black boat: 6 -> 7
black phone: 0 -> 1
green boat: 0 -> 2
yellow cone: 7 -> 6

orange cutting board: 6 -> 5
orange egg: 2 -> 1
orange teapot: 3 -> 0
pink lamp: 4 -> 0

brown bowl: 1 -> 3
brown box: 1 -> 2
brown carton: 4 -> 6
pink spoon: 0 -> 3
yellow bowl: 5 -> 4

...

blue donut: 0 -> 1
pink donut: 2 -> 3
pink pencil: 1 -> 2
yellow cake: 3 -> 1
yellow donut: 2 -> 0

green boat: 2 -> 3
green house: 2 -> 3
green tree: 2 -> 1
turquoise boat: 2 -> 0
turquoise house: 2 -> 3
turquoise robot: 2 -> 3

• WHAT IS BEING ASKED:
Scan the listing above. Collect all lines with the word "yellow".

• RESPONSE:
yellow cone: 7 -> 6
yellow bowl: 5 -> 4
yellow cake: 3 -> 1
yellow donut: 2 -> 0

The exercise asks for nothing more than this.